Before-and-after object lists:
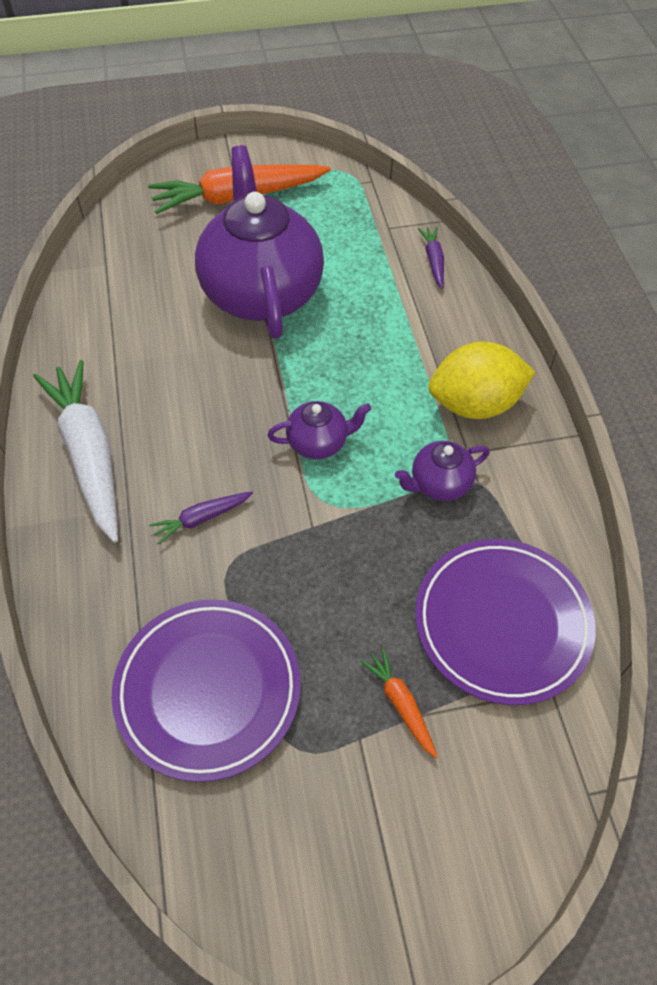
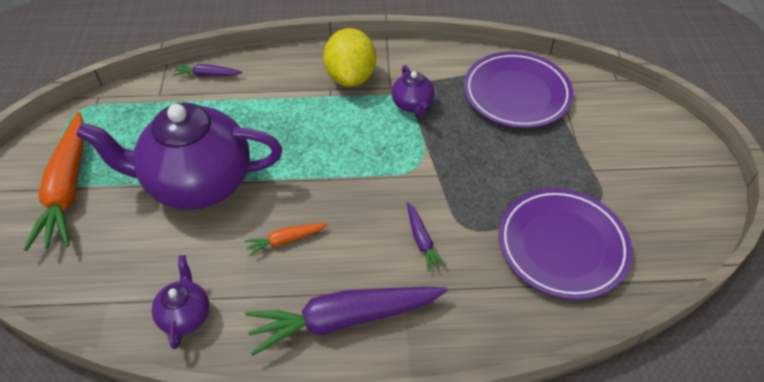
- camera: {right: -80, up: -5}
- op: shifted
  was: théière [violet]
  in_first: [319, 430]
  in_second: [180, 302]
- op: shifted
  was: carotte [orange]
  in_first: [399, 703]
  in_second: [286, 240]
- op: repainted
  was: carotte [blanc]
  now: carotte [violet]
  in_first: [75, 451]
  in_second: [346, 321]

• [Your objective] Print the data again, word for word, without any pictures.

• [Response area]
- camera: {right: -80, up: -5}
- op: shifted
  was: théière [violet]
  in_first: [319, 430]
  in_second: [180, 302]
- op: shifted
  was: carotte [orange]
  in_first: [399, 703]
  in_second: [286, 240]
- op: repainted
  was: carotte [blanc]
  now: carotte [violet]
  in_first: [75, 451]
  in_second: [346, 321]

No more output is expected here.